# Data records
━━━━━━

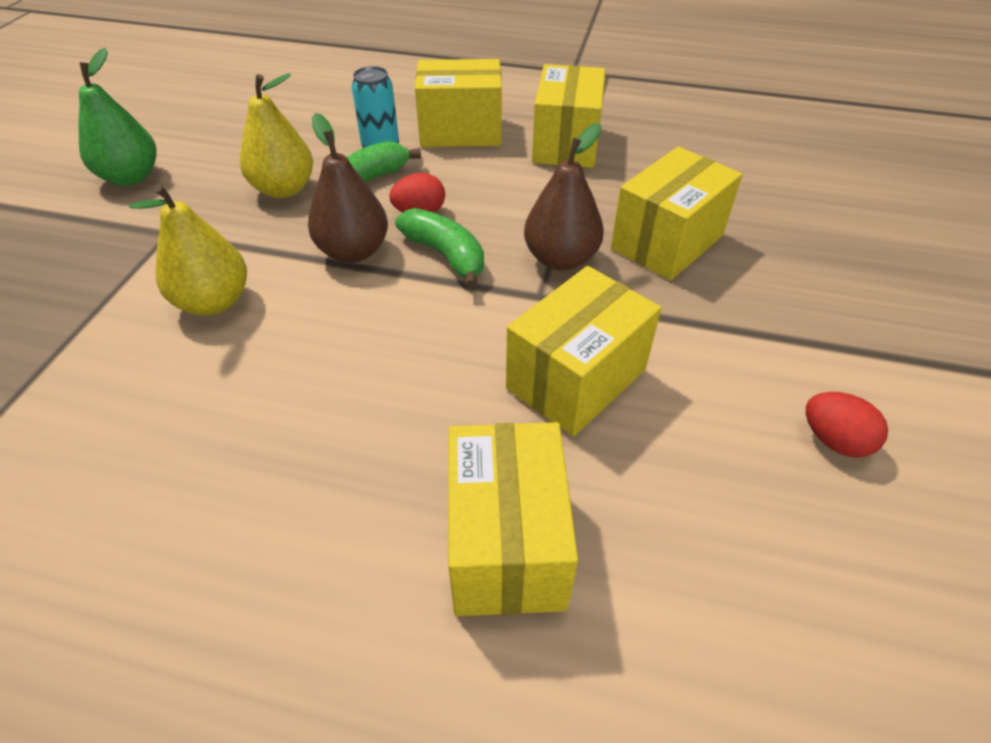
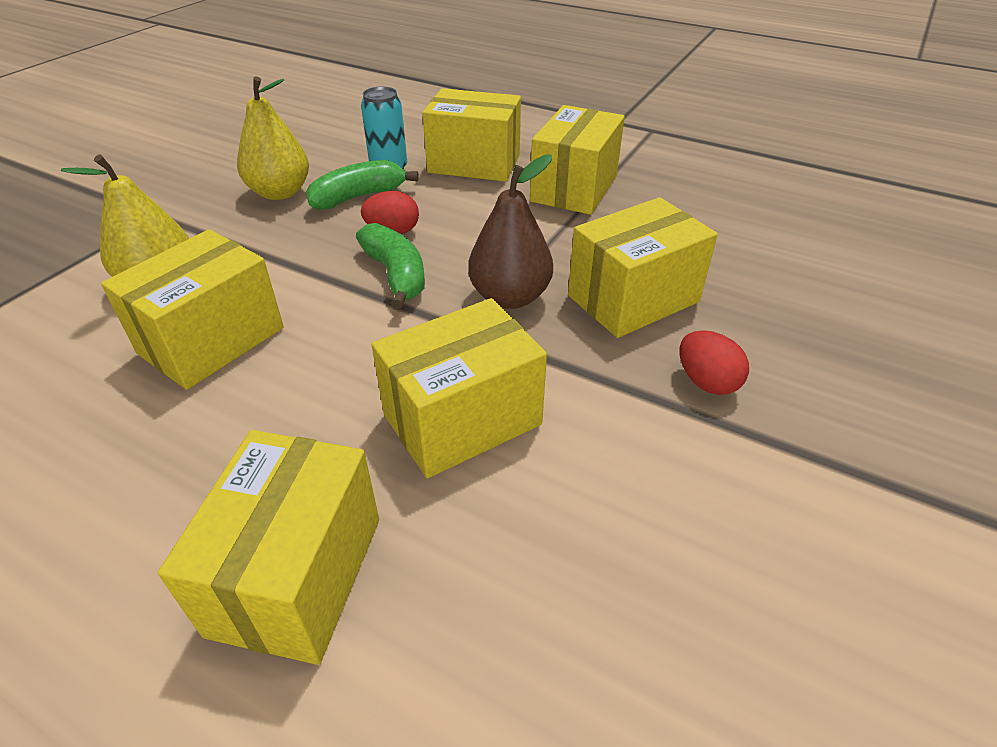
camera: 15 degrees right, 5 degrees down
(131, 177) = (156, 164): green pear -> none
(303, 351) = (212, 340): none -> yellow box
(353, 251) = (310, 257): brown pear -> none
(834, 440) = (726, 549): red egg -> red egg (706, 382)

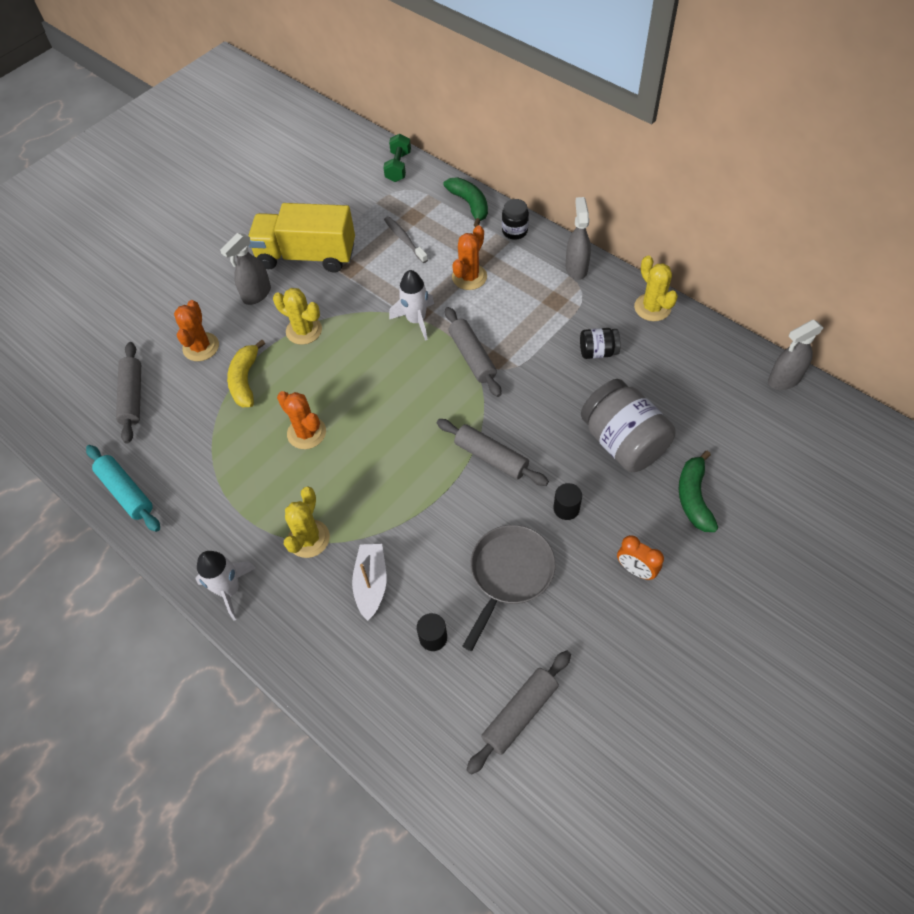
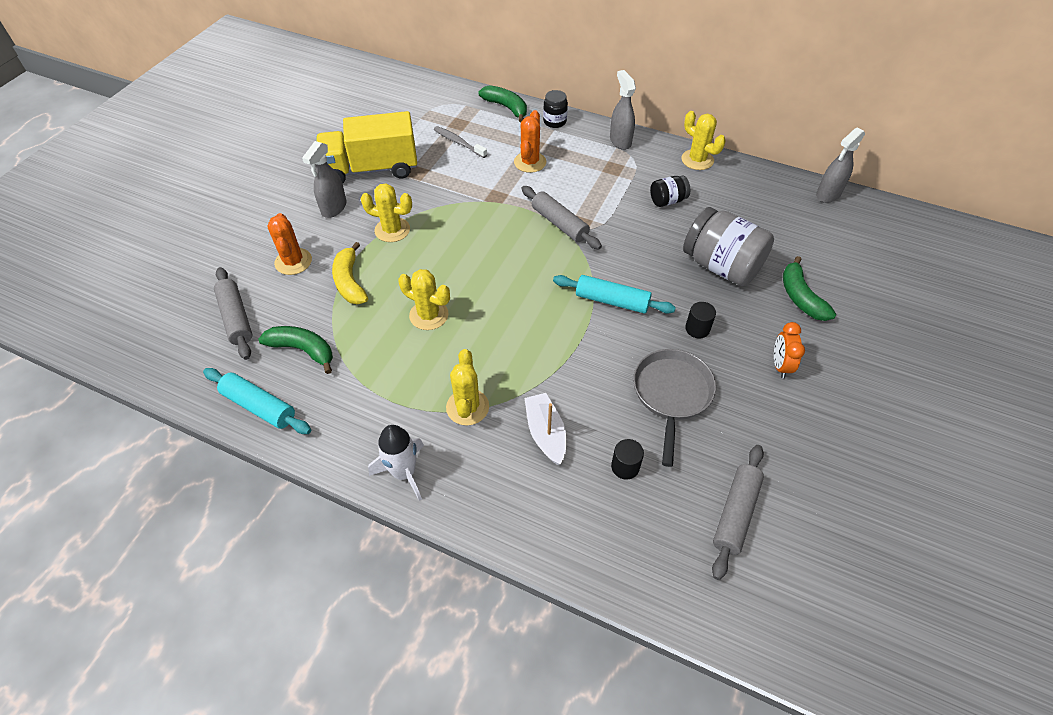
camera: 20 degrees left, 5 degrees down
(181, 443) = (303, 350): none -> green banana
(306, 433) = (429, 315): orange cactus -> yellow cactus
(398, 167) = (430, 88): green dumbbell -> none
(416, 320) = (496, 204): white rocket -> none
(491, 457) = (612, 301): grey rolling pin -> turquoise rolling pin
(635, 570) = (780, 365): orange clock -> orange clock turned 75 degrees clockwise

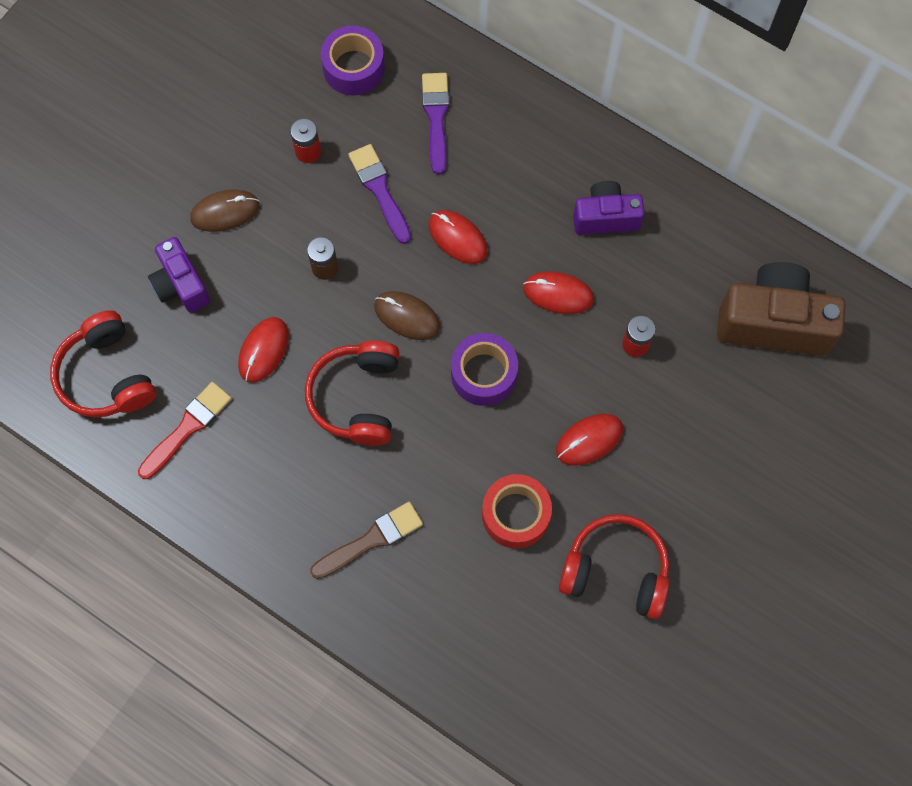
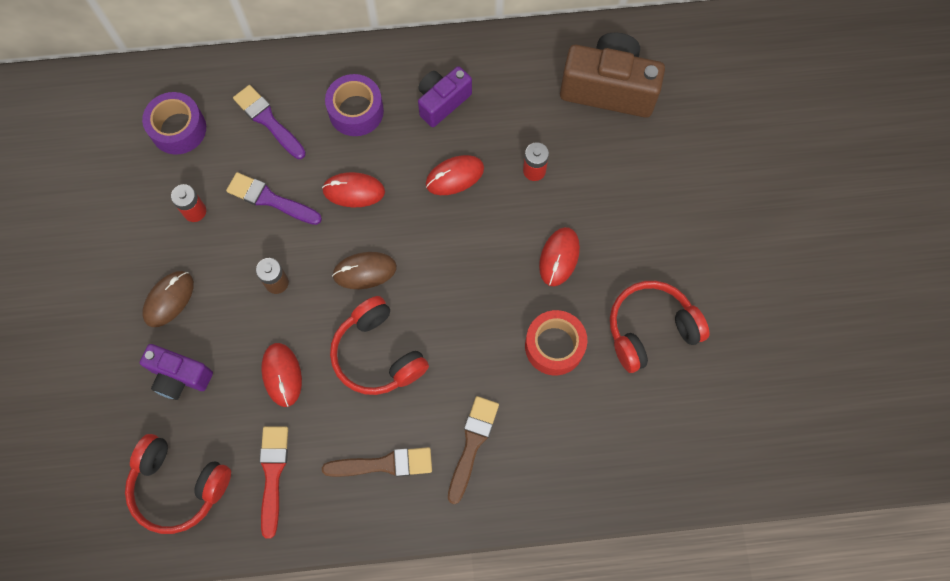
camera: 40 degrees left, 0 degrees up
(283, 494) = (384, 464): none -> brown brush
(484, 374) = (451, 269): purple tape -> purple tape (356, 111)
(773, 322) = (608, 89): brown camera -> brown camera turned 45 degrees clockwise

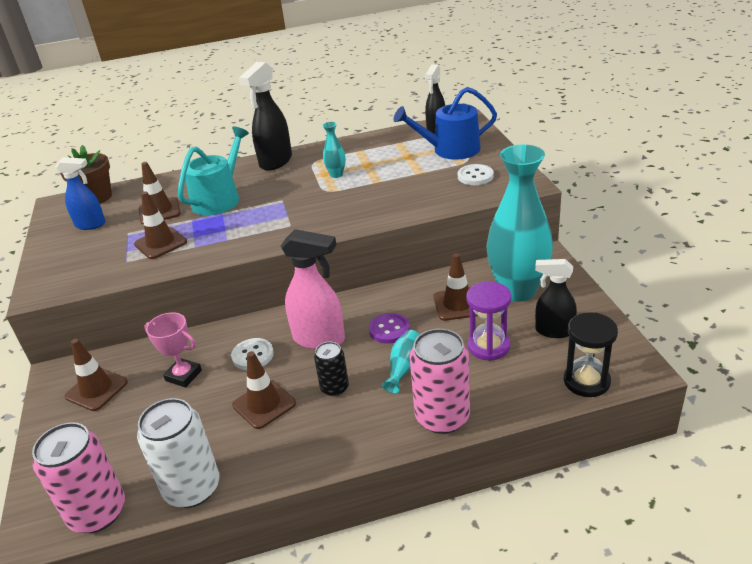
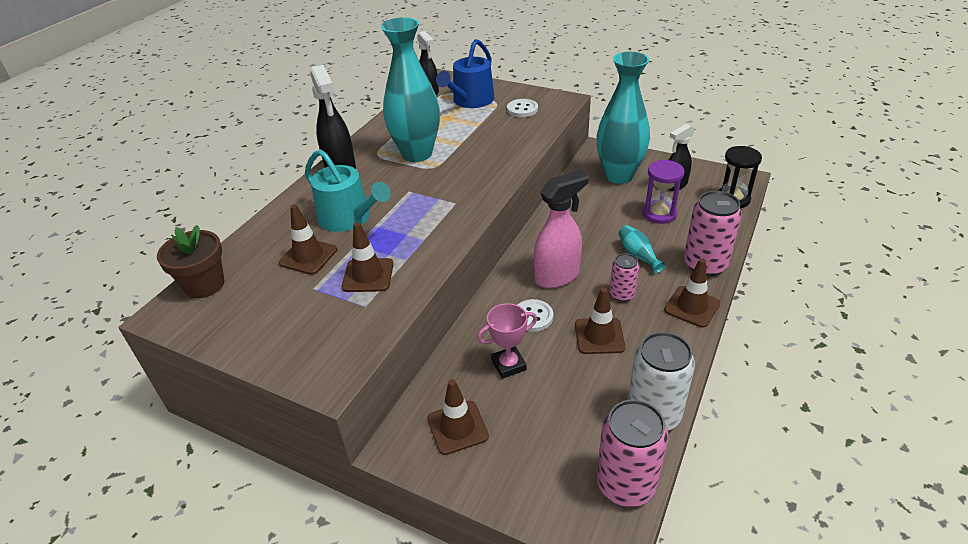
camera: 50 degrees left, 5 degrees up
(91, 225) = (255, 305): blue spray bottle -> none
(219, 199) = (349, 218): turquoise watering can -> turquoise watering can turned 150 degrees clockwise
(334, 388) = (622, 294): black can -> pink can
(336, 174) = (417, 154): turquoise vase -> turquoise vase, size x2.43
(389, 329) = (589, 241): purple button -> none
(457, 304) = (601, 203): brown traffic cone -> brown traffic cone (691, 307)

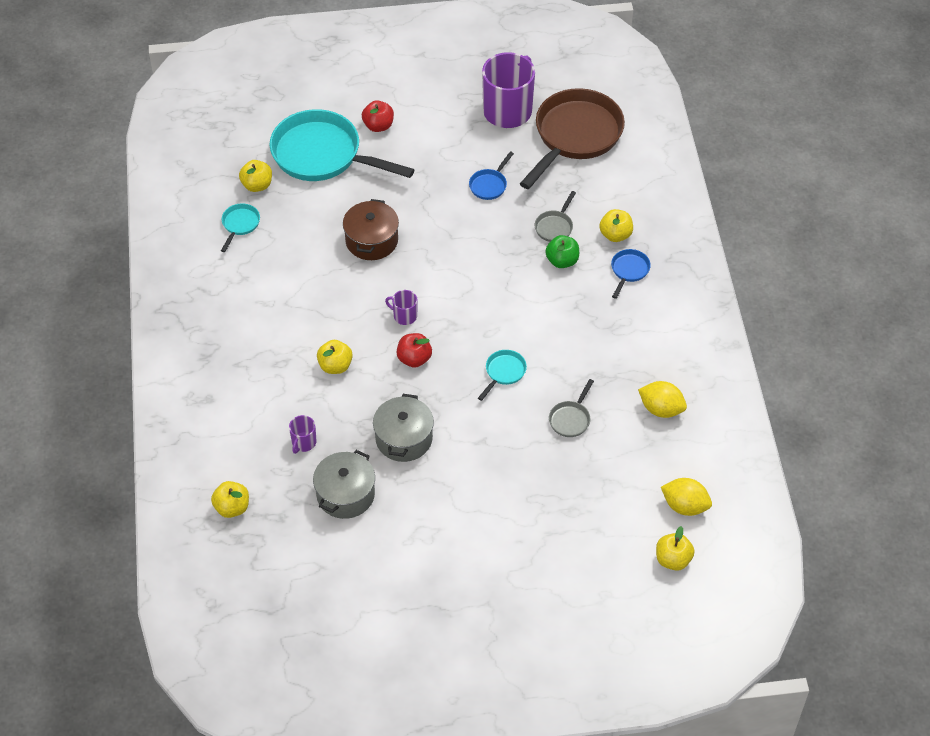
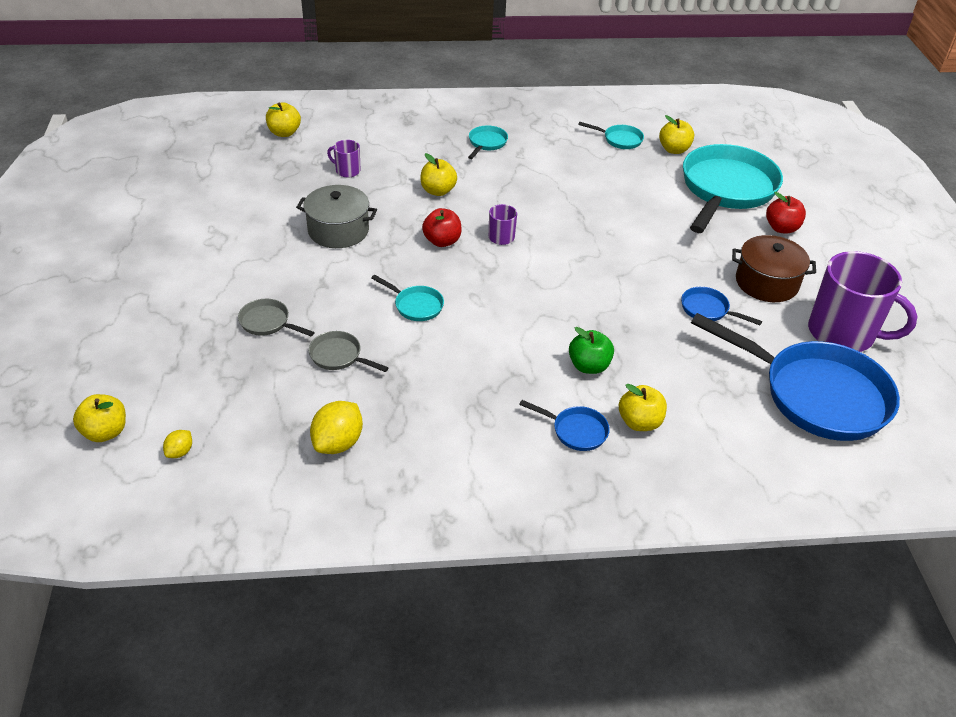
camera: 90 degrees right, 10 degrees down
(249, 330) = (486, 143): none -> turquoise pan
(345, 494) = (280, 193): grey pot -> none
(371, 240) = (607, 218): brown pot -> brown pot (766, 282)
(555, 226) = (647, 363): grey pan -> grey pan (268, 323)
(575, 136) = (815, 394): brown pan -> blue pan
(685, 506) = (180, 452): yellow lemon -> yellow lemon, size x0.53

━━━━━━

# What the task requires
Set the pictures aside and reproduce exactly the lines above, from the line holding "(303, 351) = (212, 340): none -> yellow box" through the line holding "camera: 50 degrees left, 5 degrees up", both included, with nothing else.

# Task result
(303, 351) = (212, 340): none -> yellow box
(353, 251) = (310, 257): brown pear -> none
(834, 440) = (726, 549): red egg -> red egg (706, 382)

camera: 20 degrees left, 5 degrees down
(181, 443) = (303, 350): none -> green banana
(306, 433) = (429, 315): orange cactus -> yellow cactus
(398, 167) = (430, 88): green dumbbell -> none
(416, 320) = (496, 204): white rocket -> none
(491, 457) = (612, 301): grey rolling pin -> turquoise rolling pin
(635, 570) = (780, 365): orange clock -> orange clock turned 75 degrees clockwise

camera: 40 degrees left, 0 degrees up
(283, 494) = (384, 464): none -> brown brush
(484, 374) = (451, 269): purple tape -> purple tape (356, 111)
(773, 322) = (608, 89): brown camera -> brown camera turned 45 degrees clockwise

camera: 50 degrees left, 5 degrees up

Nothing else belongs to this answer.